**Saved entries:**
= = =

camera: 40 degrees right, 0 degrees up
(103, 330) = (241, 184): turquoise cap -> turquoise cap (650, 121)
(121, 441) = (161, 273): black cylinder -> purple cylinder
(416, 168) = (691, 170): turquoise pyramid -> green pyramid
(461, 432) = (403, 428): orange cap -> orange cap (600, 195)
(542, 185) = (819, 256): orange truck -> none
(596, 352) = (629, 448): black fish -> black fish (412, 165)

= = =

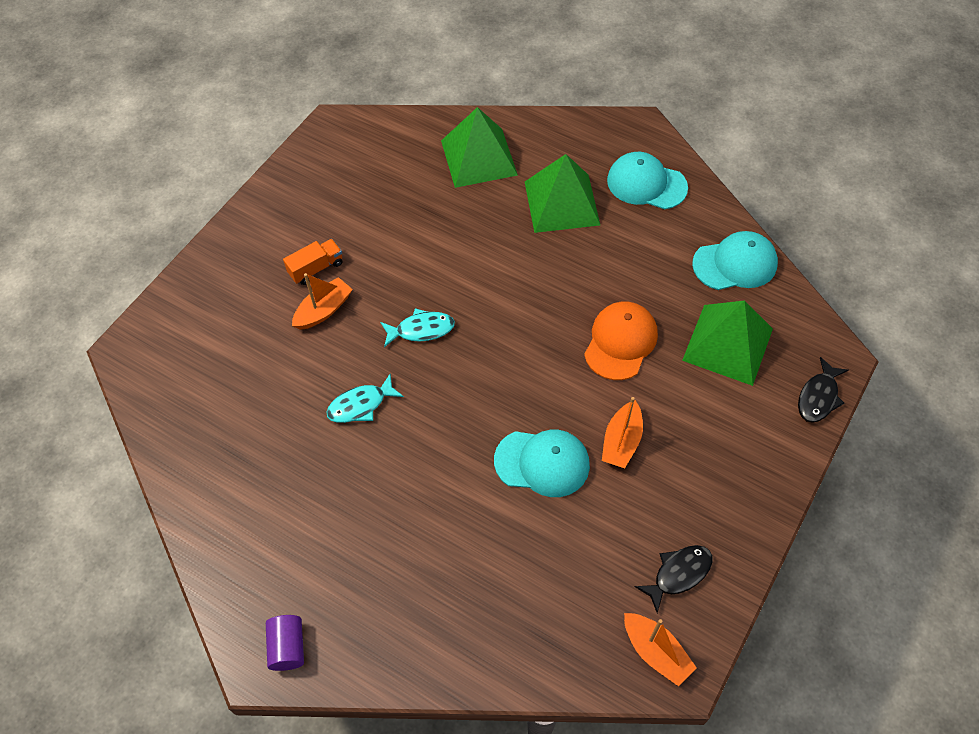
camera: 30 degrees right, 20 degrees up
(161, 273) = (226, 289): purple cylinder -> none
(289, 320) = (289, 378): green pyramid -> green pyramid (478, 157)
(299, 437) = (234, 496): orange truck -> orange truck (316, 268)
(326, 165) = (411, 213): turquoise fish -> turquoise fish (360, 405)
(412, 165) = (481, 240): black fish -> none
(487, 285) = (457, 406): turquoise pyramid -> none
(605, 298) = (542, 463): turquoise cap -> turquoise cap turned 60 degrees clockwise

= = =

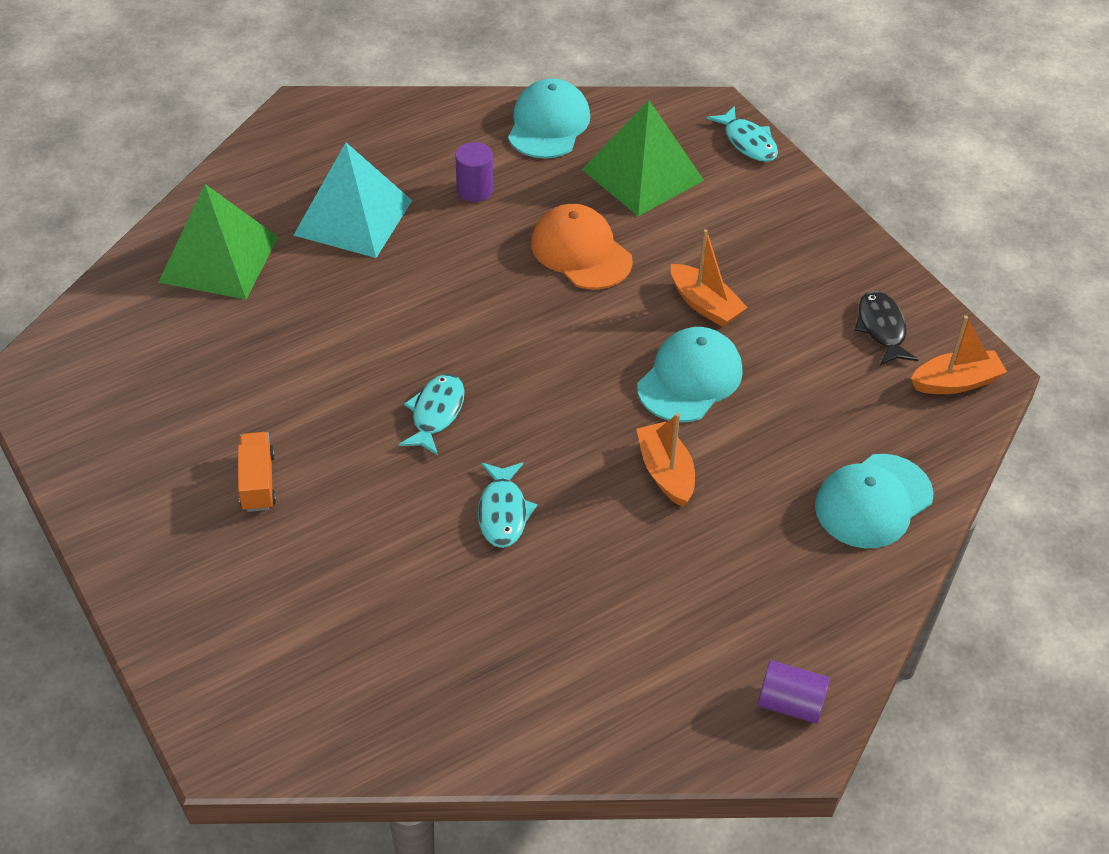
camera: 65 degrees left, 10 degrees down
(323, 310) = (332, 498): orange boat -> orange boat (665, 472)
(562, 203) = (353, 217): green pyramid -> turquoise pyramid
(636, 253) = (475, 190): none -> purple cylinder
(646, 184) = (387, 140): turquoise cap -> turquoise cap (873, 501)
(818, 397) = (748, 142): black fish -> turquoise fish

= = =

**Assignment:** In the entries above, the lines between the one holding "(542, 185) = (819, 256): orange truck -> none" and the one holding "(596, 352) = (629, 448): black", inclusive, are to be printed exactly as written, and those alone.

**Response below:**
(542, 185) = (819, 256): orange truck -> none
(596, 352) = (629, 448): black fish -> black fish (412, 165)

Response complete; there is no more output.